> **SOURCE MATERIAL**:
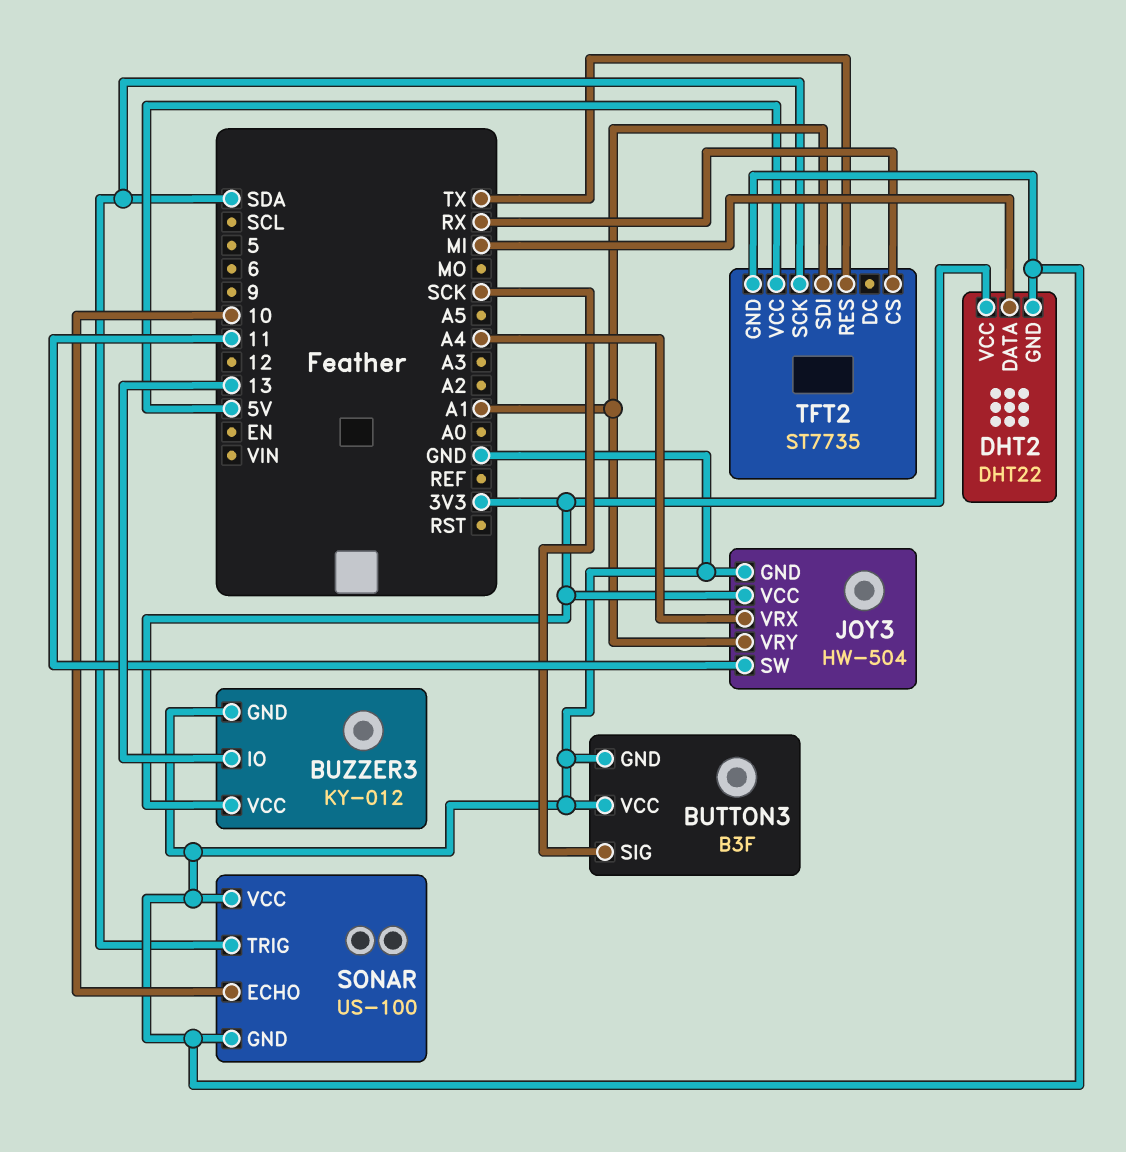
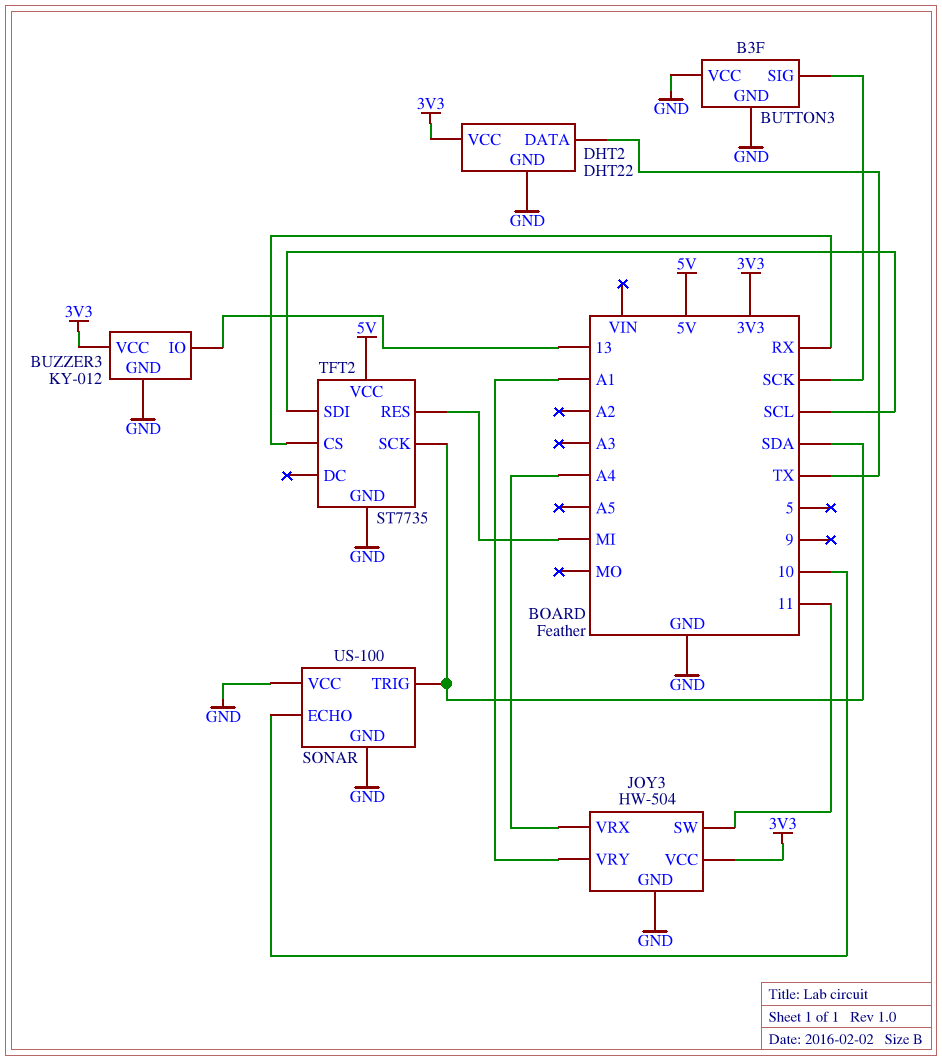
DHT2 pin DATA: MI -> TX
TFT2 pin RES: TX -> MI
TFT2 pin SDI: A1 -> SCL

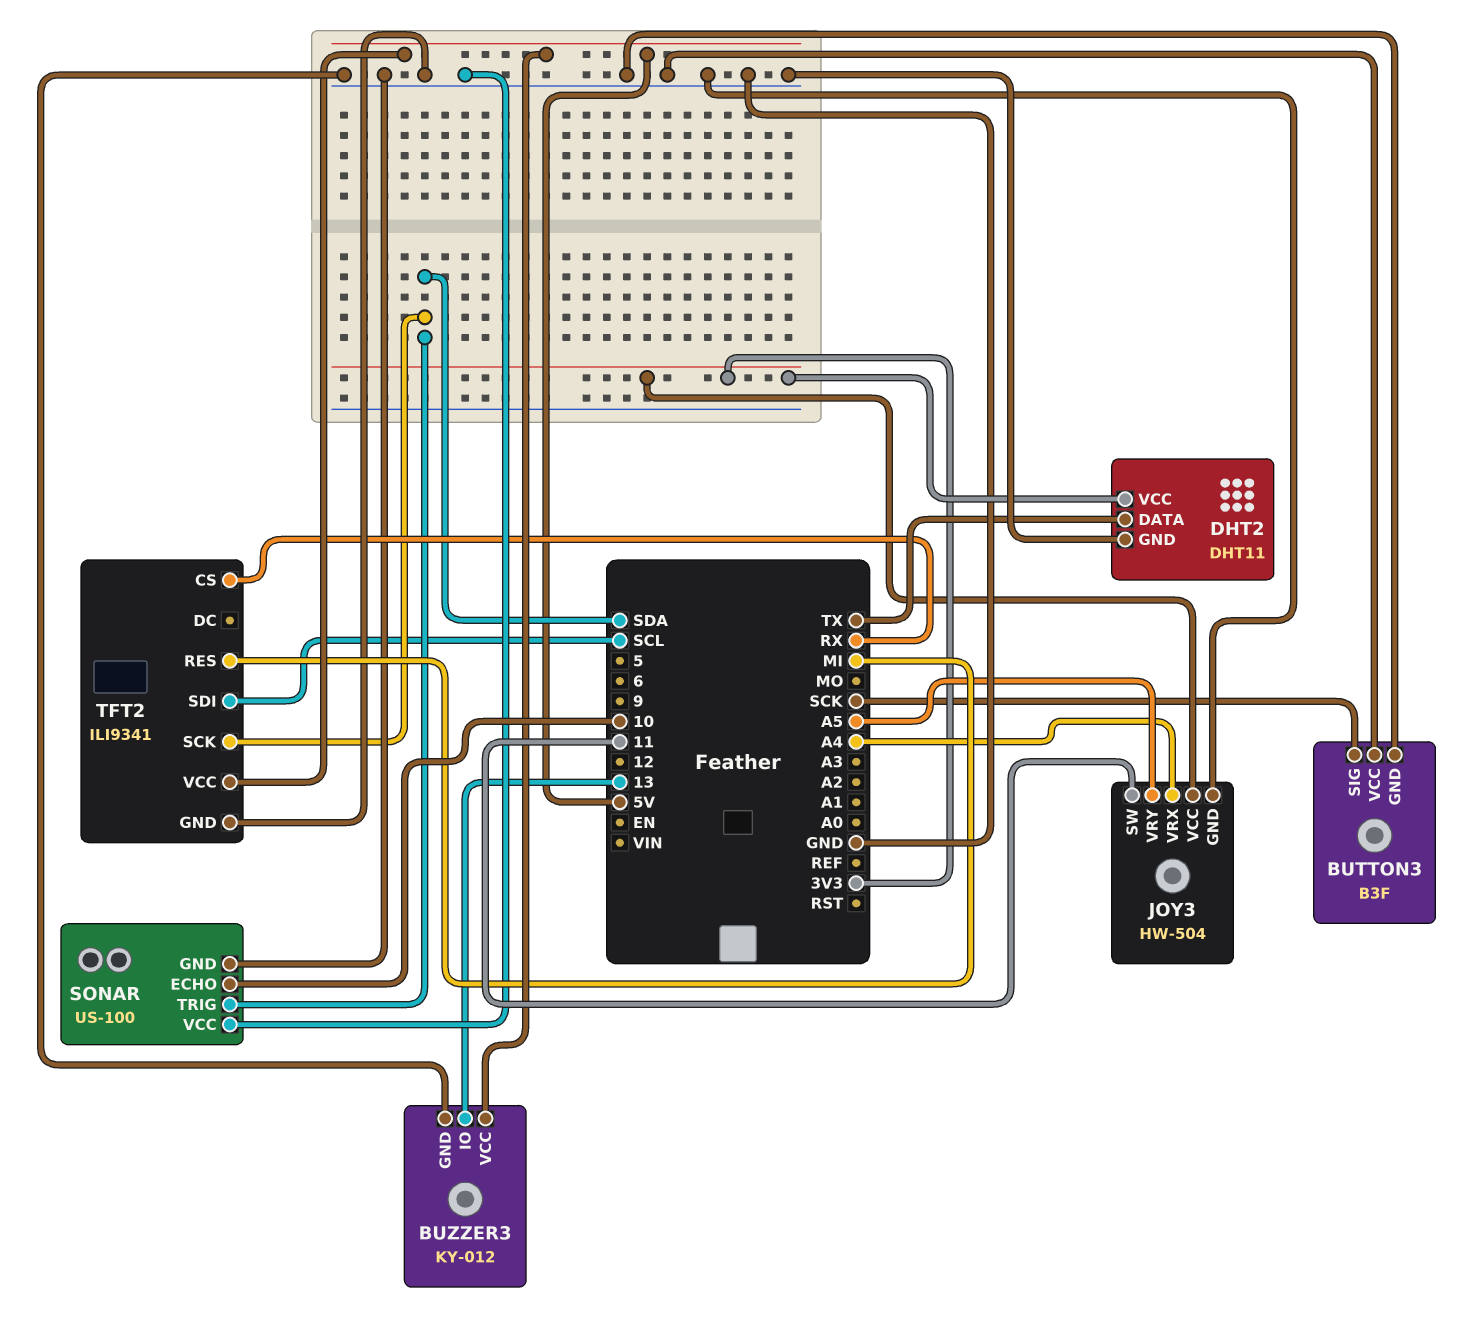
BUZZER3 pin VCC: 3V3 -> 5V
DHT2: DHT22 -> DHT11
JOY3 pin VRY: A1 -> A5
TFT2: ST7735 -> ILI9341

> **WHAT IS NEEDED**:
Could you retype exactly the lines from the one containing "BUZZER3 pin VCC: 3V3 -> 5V" through the final line of the data above, and no others?

> **YOUR RESPONSE**:
BUZZER3 pin VCC: 3V3 -> 5V
DHT2: DHT22 -> DHT11
JOY3 pin VRY: A1 -> A5
TFT2: ST7735 -> ILI9341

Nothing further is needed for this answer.